• Input for this task:
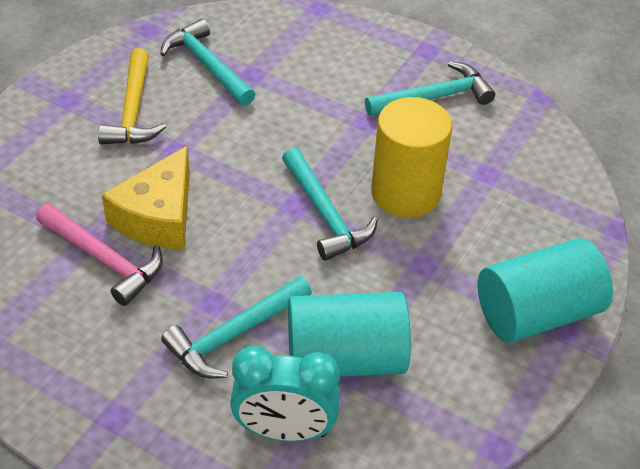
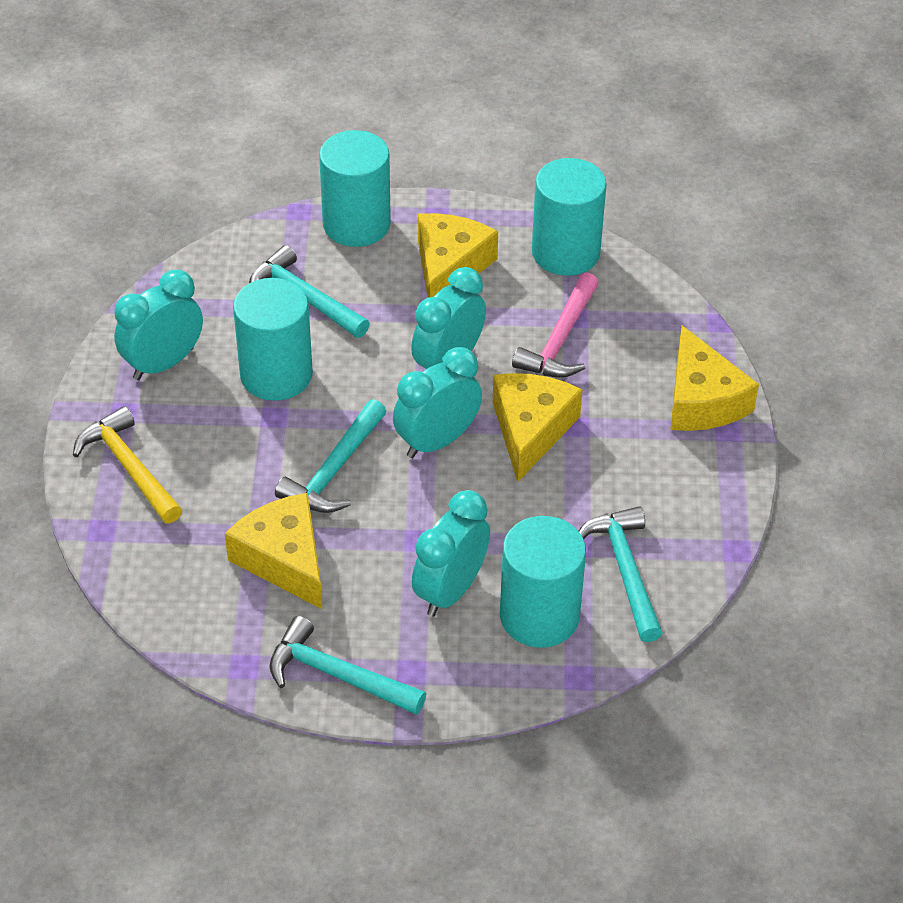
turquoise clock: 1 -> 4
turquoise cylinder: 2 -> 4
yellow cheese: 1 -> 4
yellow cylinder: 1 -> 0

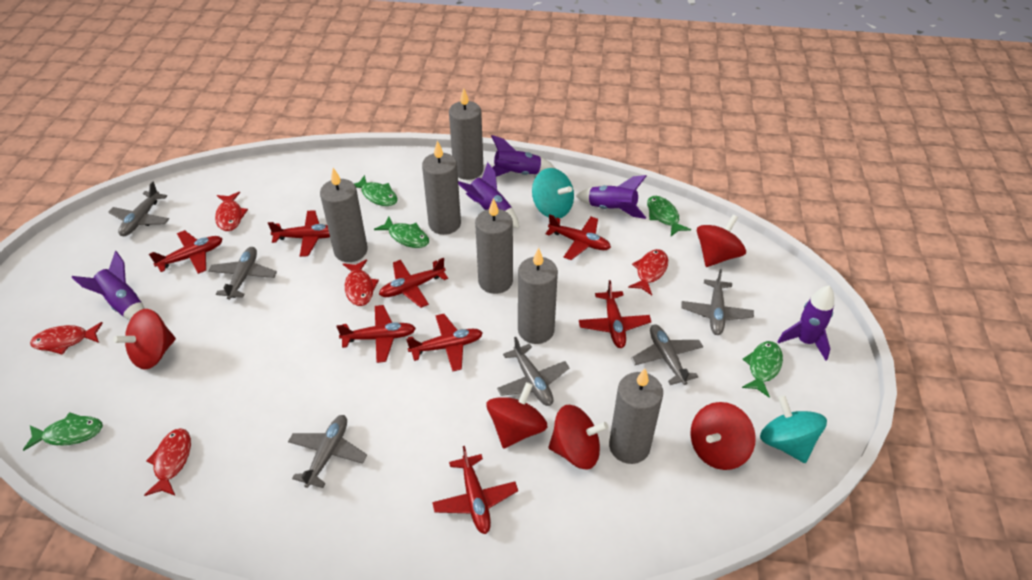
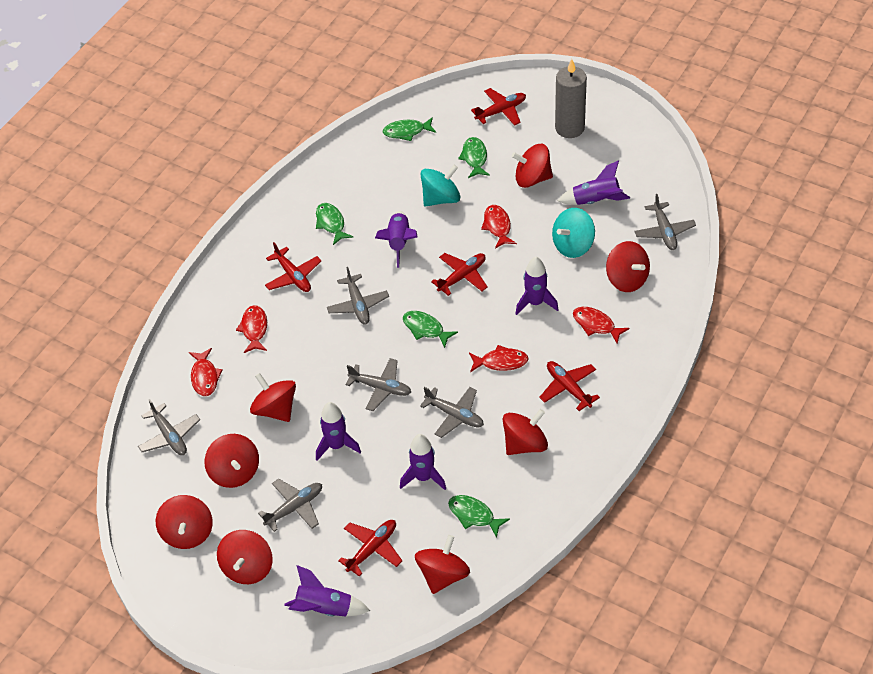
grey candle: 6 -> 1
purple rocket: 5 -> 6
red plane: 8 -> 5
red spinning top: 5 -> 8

• What is required: Count how many lines in the listing above hold "cylinder". Supply only that number.

• Solution to this exercise: 2